* [Dataset items]:
════════════════

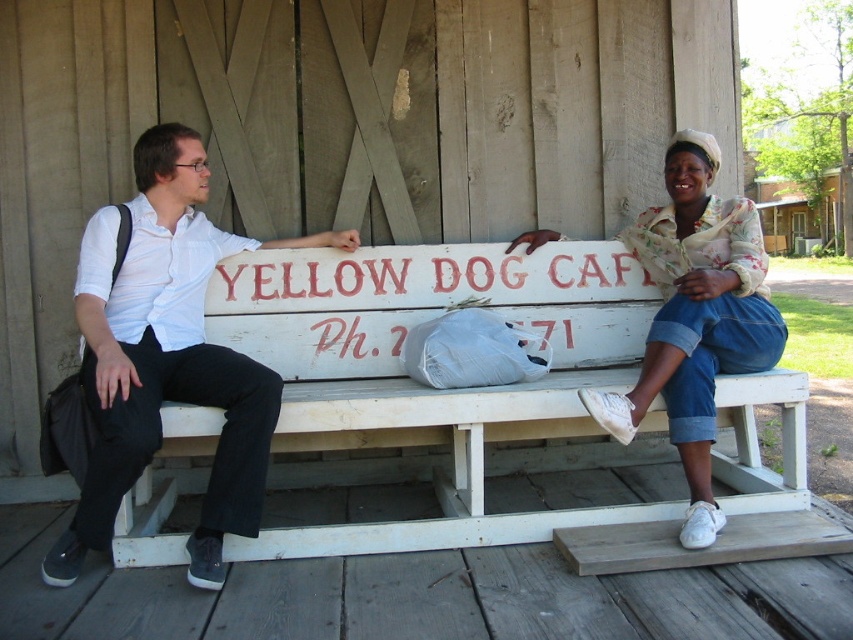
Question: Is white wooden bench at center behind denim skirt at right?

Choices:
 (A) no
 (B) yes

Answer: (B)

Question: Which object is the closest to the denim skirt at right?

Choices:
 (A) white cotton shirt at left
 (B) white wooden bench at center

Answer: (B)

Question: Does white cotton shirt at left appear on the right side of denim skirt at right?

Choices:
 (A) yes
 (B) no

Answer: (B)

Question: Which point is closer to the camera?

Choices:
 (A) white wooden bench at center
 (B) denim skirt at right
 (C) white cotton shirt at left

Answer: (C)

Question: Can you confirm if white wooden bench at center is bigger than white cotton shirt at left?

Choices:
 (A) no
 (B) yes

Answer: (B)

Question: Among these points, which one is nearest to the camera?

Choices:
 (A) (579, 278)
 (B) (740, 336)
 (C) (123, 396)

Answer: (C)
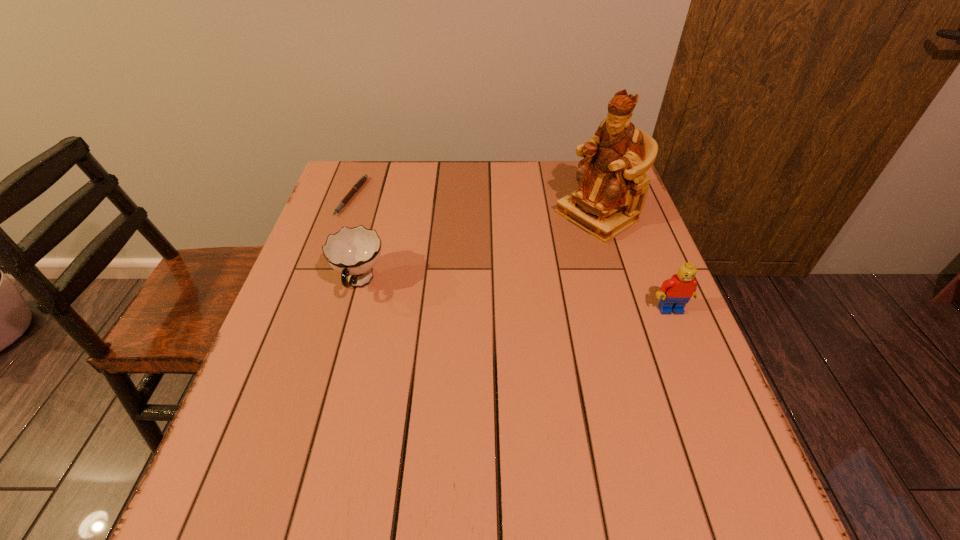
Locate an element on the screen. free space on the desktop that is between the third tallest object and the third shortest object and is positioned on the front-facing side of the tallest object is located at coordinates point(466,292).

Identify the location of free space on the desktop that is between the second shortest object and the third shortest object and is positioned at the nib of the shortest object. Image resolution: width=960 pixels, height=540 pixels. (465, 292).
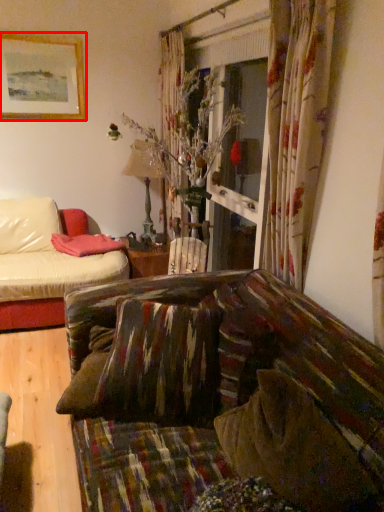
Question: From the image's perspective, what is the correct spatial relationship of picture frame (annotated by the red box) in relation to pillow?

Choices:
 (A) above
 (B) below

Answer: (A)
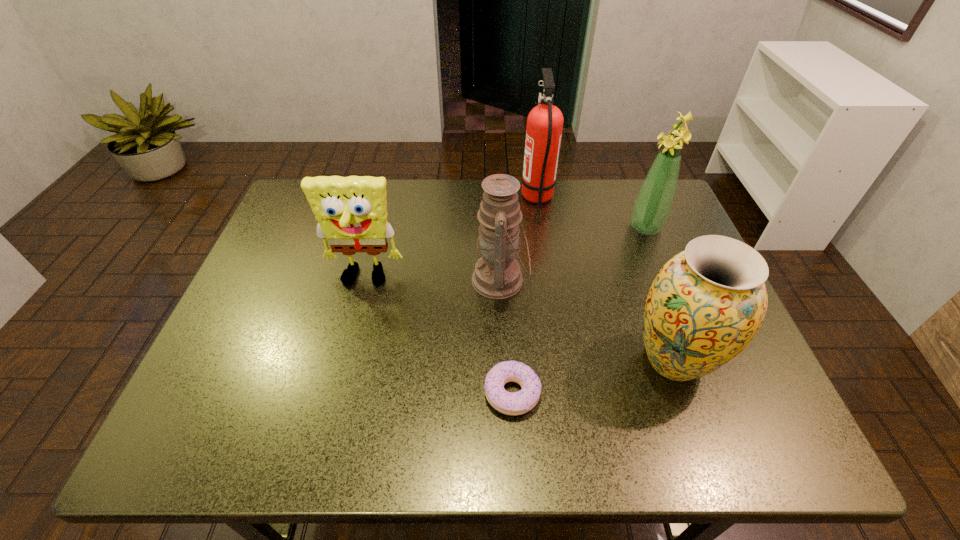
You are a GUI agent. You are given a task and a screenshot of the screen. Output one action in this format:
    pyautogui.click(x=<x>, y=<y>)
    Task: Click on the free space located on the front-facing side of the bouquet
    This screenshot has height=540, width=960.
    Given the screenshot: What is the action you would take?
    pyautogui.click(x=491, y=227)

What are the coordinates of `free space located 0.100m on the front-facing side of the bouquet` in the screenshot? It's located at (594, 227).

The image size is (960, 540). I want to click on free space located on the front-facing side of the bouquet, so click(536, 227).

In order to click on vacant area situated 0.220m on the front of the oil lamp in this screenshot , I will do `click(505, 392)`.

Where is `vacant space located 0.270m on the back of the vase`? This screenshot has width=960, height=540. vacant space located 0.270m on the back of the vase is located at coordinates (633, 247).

════════════════

Please copy all of the material above word for word, leaving out the pictures.

Question: Is white wooden bench at center behind denim skirt at right?

Choices:
 (A) no
 (B) yes

Answer: (B)

Question: Which object is the closest to the denim skirt at right?

Choices:
 (A) white cotton shirt at left
 (B) white wooden bench at center

Answer: (B)

Question: Does white cotton shirt at left appear on the right side of denim skirt at right?

Choices:
 (A) yes
 (B) no

Answer: (B)

Question: Which point is closer to the camera?

Choices:
 (A) white wooden bench at center
 (B) denim skirt at right
 (C) white cotton shirt at left

Answer: (C)

Question: Can you confirm if white wooden bench at center is bigger than white cotton shirt at left?

Choices:
 (A) no
 (B) yes

Answer: (B)

Question: Among these points, which one is nearest to the camera?

Choices:
 (A) (579, 278)
 (B) (740, 336)
 (C) (123, 396)

Answer: (C)
Locate an element on the screen. free space on the desktop that is between the third tallest object and the third shortest object and is positioned on the front-facing side of the tallest object is located at coordinates point(466,292).

Identify the location of free space on the desktop that is between the second shortest object and the third shortest object and is positioned at the nib of the shortest object. Image resolution: width=960 pixels, height=540 pixels. (465, 292).
Question: From the image's perspective, what is the correct spatial relationship of picture frame (annotated by the red box) in relation to pillow?

Choices:
 (A) above
 (B) below

Answer: (A)
You are a GUI agent. You are given a task and a screenshot of the screen. Output one action in this format:
    pyautogui.click(x=<x>, y=<y>)
    Task: Click on the free space located on the front-facing side of the bouquet
    This screenshot has height=540, width=960.
    Given the screenshot: What is the action you would take?
    pyautogui.click(x=491, y=227)

What are the coordinates of `free space located 0.100m on the front-facing side of the bouquet` in the screenshot? It's located at (594, 227).

The image size is (960, 540). I want to click on free space located on the front-facing side of the bouquet, so click(536, 227).

In order to click on vacant area situated 0.220m on the front of the oil lamp in this screenshot , I will do `click(505, 392)`.

Where is `vacant space located 0.270m on the back of the vase`? This screenshot has width=960, height=540. vacant space located 0.270m on the back of the vase is located at coordinates (633, 247).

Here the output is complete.